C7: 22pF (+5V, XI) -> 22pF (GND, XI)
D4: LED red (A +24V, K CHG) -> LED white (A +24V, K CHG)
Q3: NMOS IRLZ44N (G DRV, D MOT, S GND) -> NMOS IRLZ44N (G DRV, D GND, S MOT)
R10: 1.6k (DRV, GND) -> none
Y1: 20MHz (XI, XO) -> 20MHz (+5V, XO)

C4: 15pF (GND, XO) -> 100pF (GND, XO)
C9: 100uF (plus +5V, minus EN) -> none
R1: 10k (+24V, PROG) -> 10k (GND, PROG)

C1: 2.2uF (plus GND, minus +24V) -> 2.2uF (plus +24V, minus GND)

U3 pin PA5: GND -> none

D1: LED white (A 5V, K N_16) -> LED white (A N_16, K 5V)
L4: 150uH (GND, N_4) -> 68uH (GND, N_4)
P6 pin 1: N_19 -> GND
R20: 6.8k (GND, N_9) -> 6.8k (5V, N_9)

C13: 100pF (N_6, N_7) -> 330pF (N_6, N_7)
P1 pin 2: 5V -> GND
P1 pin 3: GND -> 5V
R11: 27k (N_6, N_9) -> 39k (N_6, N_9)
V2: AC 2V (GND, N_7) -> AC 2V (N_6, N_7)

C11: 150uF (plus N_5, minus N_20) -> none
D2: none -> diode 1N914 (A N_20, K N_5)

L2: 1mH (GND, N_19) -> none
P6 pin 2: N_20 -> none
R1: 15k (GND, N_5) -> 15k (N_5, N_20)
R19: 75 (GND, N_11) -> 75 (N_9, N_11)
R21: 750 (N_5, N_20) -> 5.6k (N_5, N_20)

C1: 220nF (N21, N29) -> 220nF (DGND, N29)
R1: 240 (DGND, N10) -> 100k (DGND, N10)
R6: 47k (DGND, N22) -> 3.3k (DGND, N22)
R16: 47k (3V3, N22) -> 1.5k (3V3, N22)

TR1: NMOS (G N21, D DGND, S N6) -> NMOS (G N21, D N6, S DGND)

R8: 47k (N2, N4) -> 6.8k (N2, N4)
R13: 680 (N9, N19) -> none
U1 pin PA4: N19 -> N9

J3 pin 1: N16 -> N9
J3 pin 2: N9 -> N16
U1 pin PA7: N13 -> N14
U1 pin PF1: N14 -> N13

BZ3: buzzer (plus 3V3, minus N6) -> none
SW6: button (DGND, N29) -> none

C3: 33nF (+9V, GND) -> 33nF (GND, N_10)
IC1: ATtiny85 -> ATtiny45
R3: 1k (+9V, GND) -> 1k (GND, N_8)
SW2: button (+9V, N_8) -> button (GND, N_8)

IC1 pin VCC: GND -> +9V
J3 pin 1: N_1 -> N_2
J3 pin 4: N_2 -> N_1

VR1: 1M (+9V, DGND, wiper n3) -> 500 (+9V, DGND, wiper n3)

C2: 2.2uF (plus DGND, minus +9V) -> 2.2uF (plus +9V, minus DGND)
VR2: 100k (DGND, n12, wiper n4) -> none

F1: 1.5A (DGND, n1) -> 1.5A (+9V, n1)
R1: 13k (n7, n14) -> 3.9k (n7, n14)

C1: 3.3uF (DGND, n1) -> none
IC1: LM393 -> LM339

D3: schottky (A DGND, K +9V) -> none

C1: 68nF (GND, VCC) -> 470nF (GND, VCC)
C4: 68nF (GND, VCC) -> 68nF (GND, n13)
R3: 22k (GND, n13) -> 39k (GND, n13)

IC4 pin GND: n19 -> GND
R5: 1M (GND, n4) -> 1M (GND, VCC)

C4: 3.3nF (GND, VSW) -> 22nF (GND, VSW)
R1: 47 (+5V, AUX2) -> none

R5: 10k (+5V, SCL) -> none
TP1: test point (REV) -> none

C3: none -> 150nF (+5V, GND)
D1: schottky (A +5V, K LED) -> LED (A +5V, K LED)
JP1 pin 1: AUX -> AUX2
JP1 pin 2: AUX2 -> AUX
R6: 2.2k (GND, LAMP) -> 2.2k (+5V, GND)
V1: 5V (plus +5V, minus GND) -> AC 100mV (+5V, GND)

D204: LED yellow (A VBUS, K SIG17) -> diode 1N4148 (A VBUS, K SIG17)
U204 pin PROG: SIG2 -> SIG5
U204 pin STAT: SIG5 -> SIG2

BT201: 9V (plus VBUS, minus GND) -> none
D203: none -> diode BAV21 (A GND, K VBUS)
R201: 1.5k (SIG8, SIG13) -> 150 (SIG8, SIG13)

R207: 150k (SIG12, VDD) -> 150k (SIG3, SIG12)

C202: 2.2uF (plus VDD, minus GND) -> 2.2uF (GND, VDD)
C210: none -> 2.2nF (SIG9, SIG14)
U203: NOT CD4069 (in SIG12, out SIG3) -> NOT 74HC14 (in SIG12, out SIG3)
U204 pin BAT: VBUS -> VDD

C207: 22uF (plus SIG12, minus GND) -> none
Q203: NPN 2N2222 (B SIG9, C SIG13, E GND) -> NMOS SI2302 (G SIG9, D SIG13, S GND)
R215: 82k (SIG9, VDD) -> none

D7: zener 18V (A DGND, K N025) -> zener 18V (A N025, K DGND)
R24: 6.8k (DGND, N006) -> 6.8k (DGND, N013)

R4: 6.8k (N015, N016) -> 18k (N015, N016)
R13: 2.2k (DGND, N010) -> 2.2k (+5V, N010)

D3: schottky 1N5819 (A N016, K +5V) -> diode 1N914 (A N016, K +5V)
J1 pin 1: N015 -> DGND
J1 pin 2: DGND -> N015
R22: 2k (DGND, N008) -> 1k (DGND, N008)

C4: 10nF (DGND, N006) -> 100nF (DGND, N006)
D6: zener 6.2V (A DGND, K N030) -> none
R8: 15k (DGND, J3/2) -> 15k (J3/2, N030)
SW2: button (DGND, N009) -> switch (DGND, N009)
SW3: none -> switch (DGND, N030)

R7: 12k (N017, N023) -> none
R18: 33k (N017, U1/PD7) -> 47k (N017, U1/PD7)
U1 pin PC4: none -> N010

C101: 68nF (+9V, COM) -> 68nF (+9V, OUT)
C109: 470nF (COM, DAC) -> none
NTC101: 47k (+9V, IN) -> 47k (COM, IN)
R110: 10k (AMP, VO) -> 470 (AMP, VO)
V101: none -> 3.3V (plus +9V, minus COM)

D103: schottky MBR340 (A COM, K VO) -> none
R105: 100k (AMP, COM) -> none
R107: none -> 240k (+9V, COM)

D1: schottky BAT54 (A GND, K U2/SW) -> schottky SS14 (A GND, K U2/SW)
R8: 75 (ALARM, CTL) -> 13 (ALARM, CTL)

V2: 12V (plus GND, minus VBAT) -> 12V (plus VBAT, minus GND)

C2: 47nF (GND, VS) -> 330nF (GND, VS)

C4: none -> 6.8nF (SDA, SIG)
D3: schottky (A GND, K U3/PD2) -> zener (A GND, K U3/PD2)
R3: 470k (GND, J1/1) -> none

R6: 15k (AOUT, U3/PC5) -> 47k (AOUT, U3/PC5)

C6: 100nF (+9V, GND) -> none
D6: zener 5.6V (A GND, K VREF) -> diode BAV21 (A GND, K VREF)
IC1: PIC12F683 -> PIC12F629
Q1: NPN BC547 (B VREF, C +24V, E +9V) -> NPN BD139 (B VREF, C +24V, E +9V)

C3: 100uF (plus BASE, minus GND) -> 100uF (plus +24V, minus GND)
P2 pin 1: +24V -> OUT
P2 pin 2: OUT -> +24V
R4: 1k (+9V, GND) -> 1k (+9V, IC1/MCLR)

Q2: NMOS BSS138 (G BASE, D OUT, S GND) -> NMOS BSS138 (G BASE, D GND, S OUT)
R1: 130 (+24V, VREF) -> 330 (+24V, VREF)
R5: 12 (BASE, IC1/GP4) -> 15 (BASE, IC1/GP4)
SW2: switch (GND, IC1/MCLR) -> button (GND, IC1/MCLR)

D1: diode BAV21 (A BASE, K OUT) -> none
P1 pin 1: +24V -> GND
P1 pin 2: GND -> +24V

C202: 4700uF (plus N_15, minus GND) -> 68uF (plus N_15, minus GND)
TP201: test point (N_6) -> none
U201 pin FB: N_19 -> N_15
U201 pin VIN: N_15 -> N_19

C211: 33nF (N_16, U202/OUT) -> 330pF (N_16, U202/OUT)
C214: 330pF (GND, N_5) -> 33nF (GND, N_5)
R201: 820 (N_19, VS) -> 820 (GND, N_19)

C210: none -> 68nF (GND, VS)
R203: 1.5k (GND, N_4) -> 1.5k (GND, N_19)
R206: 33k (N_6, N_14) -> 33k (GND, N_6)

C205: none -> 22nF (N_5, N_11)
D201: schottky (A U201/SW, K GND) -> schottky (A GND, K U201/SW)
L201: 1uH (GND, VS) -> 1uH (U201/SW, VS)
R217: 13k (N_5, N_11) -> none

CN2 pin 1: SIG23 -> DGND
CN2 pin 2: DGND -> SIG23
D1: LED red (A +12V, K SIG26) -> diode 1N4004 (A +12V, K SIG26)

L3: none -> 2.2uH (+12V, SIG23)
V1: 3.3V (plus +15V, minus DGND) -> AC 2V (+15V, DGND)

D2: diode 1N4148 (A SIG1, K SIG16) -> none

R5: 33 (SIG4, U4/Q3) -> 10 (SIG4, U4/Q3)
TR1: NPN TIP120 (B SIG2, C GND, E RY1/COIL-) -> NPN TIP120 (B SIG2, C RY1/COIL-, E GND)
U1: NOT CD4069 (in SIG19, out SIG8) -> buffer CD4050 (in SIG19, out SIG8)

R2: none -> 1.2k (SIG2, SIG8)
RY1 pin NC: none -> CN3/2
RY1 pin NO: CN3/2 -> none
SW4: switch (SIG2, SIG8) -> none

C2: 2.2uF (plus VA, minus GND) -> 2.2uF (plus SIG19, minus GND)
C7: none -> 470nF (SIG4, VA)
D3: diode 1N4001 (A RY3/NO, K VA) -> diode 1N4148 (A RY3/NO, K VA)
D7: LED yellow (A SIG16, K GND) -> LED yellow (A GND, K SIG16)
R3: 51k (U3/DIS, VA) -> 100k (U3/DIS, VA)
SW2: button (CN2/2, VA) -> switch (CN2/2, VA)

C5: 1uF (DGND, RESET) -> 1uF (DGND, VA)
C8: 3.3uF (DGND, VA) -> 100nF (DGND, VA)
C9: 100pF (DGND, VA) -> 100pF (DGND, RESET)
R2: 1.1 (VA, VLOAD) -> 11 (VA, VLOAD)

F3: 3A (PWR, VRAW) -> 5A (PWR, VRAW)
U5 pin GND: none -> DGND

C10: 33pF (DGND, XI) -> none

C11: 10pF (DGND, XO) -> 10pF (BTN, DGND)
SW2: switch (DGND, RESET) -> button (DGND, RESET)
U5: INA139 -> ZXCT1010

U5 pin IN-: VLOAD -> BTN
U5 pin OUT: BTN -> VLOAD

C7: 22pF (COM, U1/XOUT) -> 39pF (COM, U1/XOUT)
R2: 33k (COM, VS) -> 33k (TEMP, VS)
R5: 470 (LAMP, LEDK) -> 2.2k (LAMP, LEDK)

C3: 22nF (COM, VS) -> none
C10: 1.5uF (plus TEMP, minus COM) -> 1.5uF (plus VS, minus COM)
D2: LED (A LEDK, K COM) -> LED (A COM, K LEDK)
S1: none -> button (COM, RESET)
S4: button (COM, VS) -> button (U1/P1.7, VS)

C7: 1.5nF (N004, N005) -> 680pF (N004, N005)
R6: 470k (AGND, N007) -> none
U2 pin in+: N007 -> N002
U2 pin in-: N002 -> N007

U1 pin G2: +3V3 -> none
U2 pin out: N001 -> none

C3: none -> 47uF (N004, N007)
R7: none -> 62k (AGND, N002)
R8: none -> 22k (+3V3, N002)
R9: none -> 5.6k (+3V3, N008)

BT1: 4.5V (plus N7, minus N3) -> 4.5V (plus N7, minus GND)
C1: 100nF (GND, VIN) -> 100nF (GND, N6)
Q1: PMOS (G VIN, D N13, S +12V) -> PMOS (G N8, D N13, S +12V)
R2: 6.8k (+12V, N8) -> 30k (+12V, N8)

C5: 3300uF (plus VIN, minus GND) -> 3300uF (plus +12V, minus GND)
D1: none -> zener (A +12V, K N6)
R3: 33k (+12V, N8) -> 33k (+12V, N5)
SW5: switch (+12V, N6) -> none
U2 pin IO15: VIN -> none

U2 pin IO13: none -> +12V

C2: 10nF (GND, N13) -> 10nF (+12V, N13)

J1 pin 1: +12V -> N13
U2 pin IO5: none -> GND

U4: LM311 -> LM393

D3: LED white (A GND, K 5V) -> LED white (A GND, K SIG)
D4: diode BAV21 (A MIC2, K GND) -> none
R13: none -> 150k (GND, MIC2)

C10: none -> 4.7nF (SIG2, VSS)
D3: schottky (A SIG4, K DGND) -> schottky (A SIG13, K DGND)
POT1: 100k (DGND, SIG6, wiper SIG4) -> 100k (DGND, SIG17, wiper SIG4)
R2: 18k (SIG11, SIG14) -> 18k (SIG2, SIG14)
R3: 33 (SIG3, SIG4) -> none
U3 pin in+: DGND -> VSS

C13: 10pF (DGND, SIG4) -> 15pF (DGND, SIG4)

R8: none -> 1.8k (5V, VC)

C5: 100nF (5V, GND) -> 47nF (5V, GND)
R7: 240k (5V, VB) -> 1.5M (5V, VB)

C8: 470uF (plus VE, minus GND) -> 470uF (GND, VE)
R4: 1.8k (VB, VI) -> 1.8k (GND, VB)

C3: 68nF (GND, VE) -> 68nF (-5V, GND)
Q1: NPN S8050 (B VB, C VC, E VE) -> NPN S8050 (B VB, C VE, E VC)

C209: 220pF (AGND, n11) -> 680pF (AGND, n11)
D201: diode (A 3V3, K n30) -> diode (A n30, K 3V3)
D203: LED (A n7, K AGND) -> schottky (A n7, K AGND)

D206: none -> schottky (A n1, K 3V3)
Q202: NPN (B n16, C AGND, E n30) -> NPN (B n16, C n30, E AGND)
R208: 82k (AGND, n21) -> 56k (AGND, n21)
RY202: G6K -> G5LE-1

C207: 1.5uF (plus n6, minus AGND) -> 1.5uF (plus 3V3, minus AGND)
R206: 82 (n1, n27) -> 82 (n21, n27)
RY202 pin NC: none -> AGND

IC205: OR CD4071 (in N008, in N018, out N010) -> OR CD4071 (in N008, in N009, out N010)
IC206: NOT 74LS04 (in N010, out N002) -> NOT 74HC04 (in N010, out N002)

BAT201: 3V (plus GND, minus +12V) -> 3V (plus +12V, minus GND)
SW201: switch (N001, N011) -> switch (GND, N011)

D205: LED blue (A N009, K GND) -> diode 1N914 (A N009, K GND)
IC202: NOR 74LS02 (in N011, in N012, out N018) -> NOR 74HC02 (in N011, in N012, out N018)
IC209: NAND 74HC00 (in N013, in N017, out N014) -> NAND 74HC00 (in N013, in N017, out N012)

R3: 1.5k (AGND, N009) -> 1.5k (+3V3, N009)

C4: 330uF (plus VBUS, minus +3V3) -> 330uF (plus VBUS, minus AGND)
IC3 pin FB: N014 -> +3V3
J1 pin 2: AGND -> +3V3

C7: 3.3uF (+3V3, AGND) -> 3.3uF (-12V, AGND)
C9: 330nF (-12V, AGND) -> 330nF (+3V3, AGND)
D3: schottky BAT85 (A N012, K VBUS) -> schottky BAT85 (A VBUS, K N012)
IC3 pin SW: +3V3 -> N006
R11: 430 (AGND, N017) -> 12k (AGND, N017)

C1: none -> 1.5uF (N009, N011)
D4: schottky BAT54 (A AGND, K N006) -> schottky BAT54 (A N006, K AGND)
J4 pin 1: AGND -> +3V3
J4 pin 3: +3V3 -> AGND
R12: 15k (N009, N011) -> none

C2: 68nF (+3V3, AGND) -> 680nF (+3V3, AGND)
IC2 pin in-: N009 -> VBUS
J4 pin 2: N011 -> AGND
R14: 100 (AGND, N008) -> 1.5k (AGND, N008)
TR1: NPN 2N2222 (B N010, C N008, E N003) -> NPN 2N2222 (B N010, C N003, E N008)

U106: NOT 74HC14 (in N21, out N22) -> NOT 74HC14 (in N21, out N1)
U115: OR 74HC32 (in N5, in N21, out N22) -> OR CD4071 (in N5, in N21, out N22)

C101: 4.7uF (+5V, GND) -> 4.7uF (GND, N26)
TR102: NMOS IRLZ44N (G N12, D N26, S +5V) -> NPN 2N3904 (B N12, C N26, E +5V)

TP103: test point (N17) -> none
::::
In the listing above, find the line containing "D1: schottky BAT54" and the line containing "Q2: NMOS BSS138", then repeat those two lines and everything between them exactly.

**Answer**
D1: schottky BAT54 (A GND, K U2/SW) -> schottky SS14 (A GND, K U2/SW)
R8: 75 (ALARM, CTL) -> 13 (ALARM, CTL)

V2: 12V (plus GND, minus VBAT) -> 12V (plus VBAT, minus GND)

C2: 47nF (GND, VS) -> 330nF (GND, VS)

C4: none -> 6.8nF (SDA, SIG)
D3: schottky (A GND, K U3/PD2) -> zener (A GND, K U3/PD2)
R3: 470k (GND, J1/1) -> none

R6: 15k (AOUT, U3/PC5) -> 47k (AOUT, U3/PC5)

C6: 100nF (+9V, GND) -> none
D6: zener 5.6V (A GND, K VREF) -> diode BAV21 (A GND, K VREF)
IC1: PIC12F683 -> PIC12F629
Q1: NPN BC547 (B VREF, C +24V, E +9V) -> NPN BD139 (B VREF, C +24V, E +9V)

C3: 100uF (plus BASE, minus GND) -> 100uF (plus +24V, minus GND)
P2 pin 1: +24V -> OUT
P2 pin 2: OUT -> +24V
R4: 1k (+9V, GND) -> 1k (+9V, IC1/MCLR)

Q2: NMOS BSS138 (G BASE, D OUT, S GND) -> NMOS BSS138 (G BASE, D GND, S OUT)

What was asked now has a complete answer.